- _Data for review_:
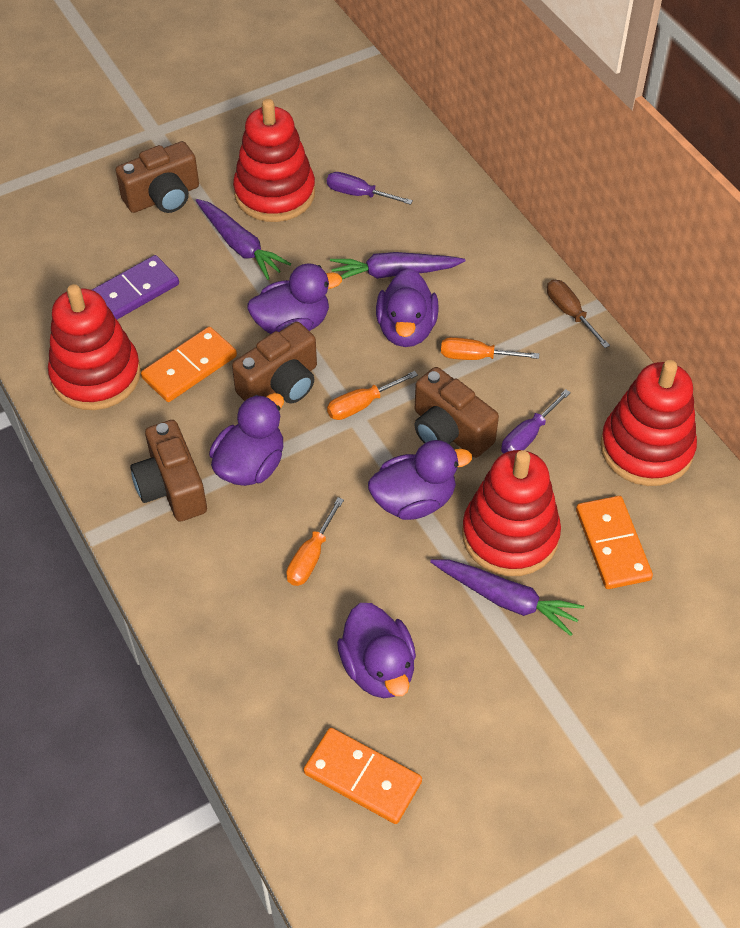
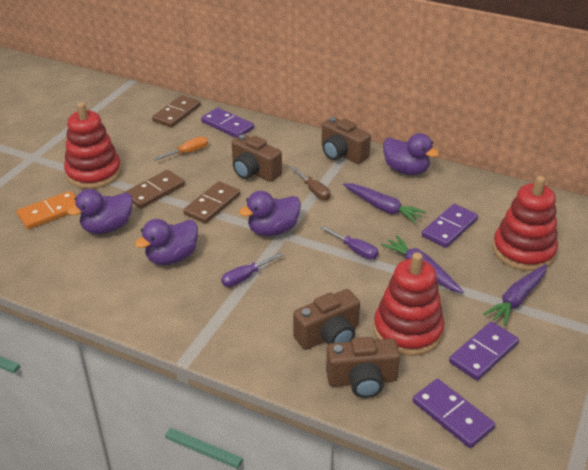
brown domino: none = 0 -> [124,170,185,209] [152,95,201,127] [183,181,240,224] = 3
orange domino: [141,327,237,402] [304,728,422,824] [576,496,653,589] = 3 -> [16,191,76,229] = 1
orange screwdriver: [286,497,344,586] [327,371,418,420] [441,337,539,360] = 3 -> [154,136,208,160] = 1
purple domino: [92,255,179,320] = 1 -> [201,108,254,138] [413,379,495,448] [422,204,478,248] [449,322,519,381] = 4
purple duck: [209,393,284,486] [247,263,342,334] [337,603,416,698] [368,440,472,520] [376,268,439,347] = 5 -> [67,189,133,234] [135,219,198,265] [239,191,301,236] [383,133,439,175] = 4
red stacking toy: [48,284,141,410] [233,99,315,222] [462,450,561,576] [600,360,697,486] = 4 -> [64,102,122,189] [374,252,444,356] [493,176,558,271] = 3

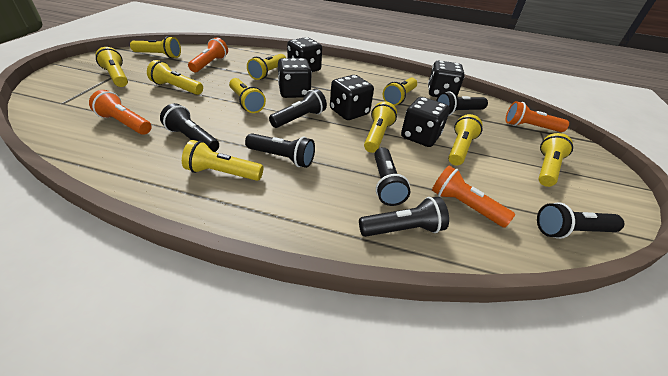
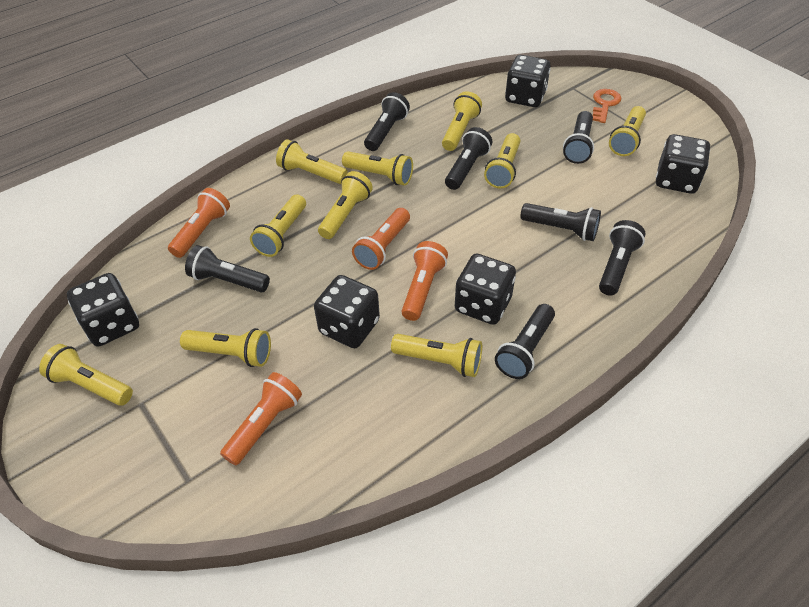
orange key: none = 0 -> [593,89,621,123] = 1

- _Work to be completed_:
A word-for-word repeat is expected of the lines from the one with "orange screwdriver: [286,497,344,586]" to the end of the data, both included; pictures are not part of it.

- _Reply_:
orange screwdriver: [286,497,344,586] [327,371,418,420] [441,337,539,360] = 3 -> [154,136,208,160] = 1
purple domino: [92,255,179,320] = 1 -> [201,108,254,138] [413,379,495,448] [422,204,478,248] [449,322,519,381] = 4
purple duck: [209,393,284,486] [247,263,342,334] [337,603,416,698] [368,440,472,520] [376,268,439,347] = 5 -> [67,189,133,234] [135,219,198,265] [239,191,301,236] [383,133,439,175] = 4
red stacking toy: [48,284,141,410] [233,99,315,222] [462,450,561,576] [600,360,697,486] = 4 -> [64,102,122,189] [374,252,444,356] [493,176,558,271] = 3

orange key: none = 0 -> [593,89,621,123] = 1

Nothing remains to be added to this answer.